### EXERCISE OBJECTIVE
Using the listing that follows, return every line with the word "minus".
[[ RECORDS TO USE, beginning ]]
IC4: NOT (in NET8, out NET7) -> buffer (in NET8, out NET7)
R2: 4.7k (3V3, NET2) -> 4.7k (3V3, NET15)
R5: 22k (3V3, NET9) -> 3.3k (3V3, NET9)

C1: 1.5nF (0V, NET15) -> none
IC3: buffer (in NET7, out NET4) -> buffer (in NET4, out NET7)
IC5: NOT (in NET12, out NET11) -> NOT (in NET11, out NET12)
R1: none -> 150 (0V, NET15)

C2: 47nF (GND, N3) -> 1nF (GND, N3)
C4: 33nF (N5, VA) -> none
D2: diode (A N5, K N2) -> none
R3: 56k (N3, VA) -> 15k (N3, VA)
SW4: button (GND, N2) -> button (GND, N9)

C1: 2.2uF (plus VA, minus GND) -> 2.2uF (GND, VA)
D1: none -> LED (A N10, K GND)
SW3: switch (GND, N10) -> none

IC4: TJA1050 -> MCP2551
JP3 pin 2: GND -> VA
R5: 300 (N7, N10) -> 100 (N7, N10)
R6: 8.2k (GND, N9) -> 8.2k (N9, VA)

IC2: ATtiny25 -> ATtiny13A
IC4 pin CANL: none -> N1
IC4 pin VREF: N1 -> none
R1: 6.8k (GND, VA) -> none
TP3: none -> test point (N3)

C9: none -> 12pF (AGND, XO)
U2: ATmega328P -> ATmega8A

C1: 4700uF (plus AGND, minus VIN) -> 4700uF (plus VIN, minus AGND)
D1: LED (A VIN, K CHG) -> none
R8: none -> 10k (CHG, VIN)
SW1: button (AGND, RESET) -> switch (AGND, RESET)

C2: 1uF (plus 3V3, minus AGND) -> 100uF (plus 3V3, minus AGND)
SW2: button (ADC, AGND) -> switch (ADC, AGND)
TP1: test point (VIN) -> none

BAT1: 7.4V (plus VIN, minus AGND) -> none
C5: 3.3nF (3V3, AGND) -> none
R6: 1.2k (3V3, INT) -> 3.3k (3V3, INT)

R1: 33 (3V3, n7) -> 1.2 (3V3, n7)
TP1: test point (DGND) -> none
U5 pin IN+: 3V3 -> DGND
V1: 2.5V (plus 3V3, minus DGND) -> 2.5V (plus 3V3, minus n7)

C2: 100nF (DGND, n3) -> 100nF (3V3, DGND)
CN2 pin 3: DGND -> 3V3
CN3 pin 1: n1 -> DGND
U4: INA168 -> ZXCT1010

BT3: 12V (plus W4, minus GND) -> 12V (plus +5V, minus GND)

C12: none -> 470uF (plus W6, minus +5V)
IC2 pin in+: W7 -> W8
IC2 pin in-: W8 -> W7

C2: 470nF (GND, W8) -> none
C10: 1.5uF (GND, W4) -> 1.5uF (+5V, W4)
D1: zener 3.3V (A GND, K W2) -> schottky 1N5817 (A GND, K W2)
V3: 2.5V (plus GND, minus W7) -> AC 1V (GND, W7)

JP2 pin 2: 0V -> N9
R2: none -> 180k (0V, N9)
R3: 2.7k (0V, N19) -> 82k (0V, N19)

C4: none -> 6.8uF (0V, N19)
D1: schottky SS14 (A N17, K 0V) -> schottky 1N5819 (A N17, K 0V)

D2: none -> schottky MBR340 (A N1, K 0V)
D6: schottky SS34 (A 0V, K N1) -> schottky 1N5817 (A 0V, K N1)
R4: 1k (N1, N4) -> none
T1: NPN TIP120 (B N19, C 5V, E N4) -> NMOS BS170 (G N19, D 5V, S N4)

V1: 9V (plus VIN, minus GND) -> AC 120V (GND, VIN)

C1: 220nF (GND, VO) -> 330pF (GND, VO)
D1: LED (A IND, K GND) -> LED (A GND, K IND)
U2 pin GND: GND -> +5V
[[ RECORDS TO USE, end ]]
### THE ANSWER
C1: 2.2uF (plus VA, minus GND) -> 2.2uF (GND, VA)
C1: 4700uF (plus AGND, minus VIN) -> 4700uF (plus VIN, minus AGND)
C2: 1uF (plus 3V3, minus AGND) -> 100uF (plus 3V3, minus AGND)
BAT1: 7.4V (plus VIN, minus AGND) -> none
V1: 2.5V (plus 3V3, minus DGND) -> 2.5V (plus 3V3, minus n7)
BT3: 12V (plus W4, minus GND) -> 12V (plus +5V, minus GND)
C12: none -> 470uF (plus W6, minus +5V)
V3: 2.5V (plus GND, minus W7) -> AC 1V (GND, W7)
V1: 9V (plus VIN, minus GND) -> AC 120V (GND, VIN)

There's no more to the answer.